> WHAT YOU ARE ASKED TO DO: Copy the following entries verbatim, leaving out the pictures.

> INPUT DATA:
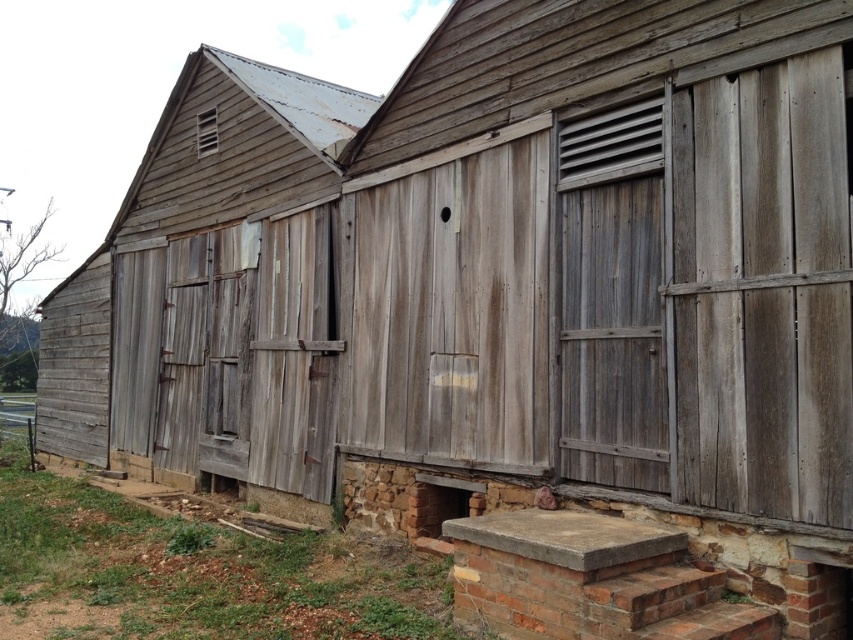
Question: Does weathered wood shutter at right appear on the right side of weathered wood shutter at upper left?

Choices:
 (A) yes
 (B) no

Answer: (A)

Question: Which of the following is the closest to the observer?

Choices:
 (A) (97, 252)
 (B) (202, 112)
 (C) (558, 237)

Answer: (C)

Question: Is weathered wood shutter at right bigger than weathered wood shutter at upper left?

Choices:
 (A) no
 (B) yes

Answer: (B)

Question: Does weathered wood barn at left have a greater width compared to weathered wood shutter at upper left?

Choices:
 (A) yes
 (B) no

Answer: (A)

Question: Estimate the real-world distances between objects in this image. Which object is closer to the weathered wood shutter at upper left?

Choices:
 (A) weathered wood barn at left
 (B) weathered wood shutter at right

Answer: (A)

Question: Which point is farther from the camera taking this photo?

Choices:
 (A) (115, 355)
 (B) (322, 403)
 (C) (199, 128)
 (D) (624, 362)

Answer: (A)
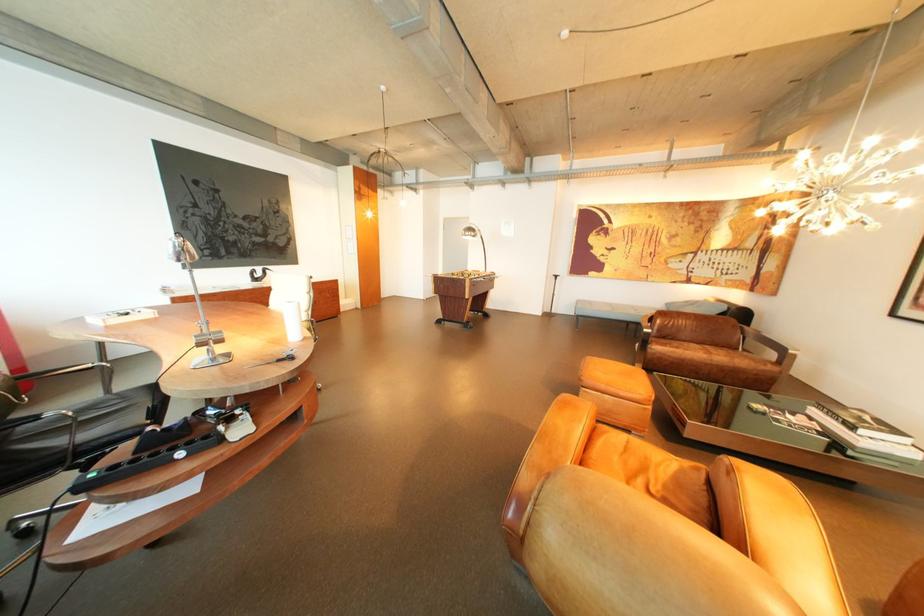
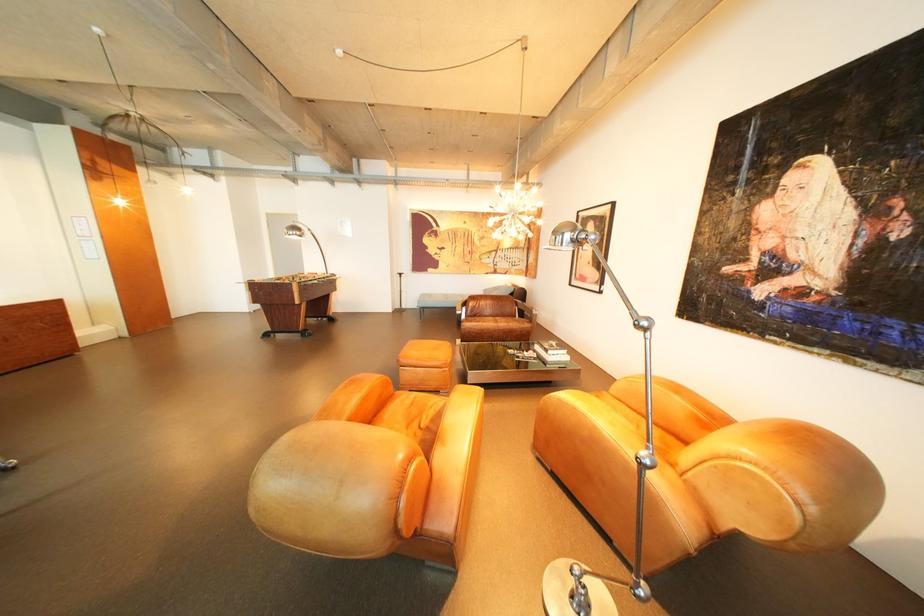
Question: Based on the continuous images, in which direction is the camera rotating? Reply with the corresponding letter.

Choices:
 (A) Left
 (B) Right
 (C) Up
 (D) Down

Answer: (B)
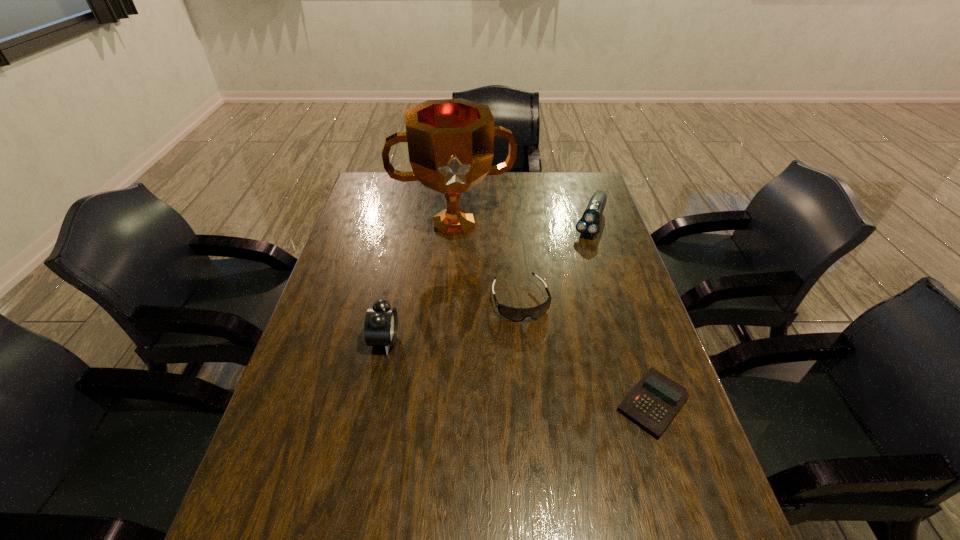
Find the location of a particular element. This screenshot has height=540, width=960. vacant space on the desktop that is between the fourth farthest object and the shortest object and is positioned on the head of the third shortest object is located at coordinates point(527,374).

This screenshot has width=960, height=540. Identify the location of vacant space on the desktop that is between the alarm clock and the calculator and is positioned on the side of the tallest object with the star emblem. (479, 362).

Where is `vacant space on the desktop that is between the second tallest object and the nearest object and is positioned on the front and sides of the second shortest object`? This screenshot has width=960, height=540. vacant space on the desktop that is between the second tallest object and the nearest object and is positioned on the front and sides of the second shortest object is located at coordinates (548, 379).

> WRITTEN RESPONSE:
Question: Does weathered wood shutter at right appear on the right side of weathered wood shutter at upper left?

Choices:
 (A) yes
 (B) no

Answer: (A)

Question: Which of the following is the closest to the observer?

Choices:
 (A) (97, 252)
 (B) (202, 112)
 (C) (558, 237)

Answer: (C)

Question: Is weathered wood shutter at right bigger than weathered wood shutter at upper left?

Choices:
 (A) no
 (B) yes

Answer: (B)

Question: Does weathered wood barn at left have a greater width compared to weathered wood shutter at upper left?

Choices:
 (A) yes
 (B) no

Answer: (A)

Question: Estimate the real-world distances between objects in this image. Which object is closer to the weathered wood shutter at upper left?

Choices:
 (A) weathered wood barn at left
 (B) weathered wood shutter at right

Answer: (A)

Question: Which point is farther from the camera taking this photo?

Choices:
 (A) (115, 355)
 (B) (322, 403)
 (C) (199, 128)
 (D) (624, 362)

Answer: (A)
Question: Based on the continuous images, in which direction is the camera rotating? Reply with the corresponding letter.

Choices:
 (A) Left
 (B) Right
 (C) Up
 (D) Down

Answer: (B)
Find the location of a particular element. This screenshot has height=540, width=960. vacant space on the desktop that is between the fourth farthest object and the shortest object and is positioned on the head of the third shortest object is located at coordinates point(527,374).

This screenshot has width=960, height=540. Identify the location of vacant space on the desktop that is between the alarm clock and the calculator and is positioned on the side of the tallest object with the star emblem. (479, 362).

Where is `vacant space on the desktop that is between the second tallest object and the nearest object and is positioned on the front and sides of the second shortest object`? This screenshot has width=960, height=540. vacant space on the desktop that is between the second tallest object and the nearest object and is positioned on the front and sides of the second shortest object is located at coordinates (548, 379).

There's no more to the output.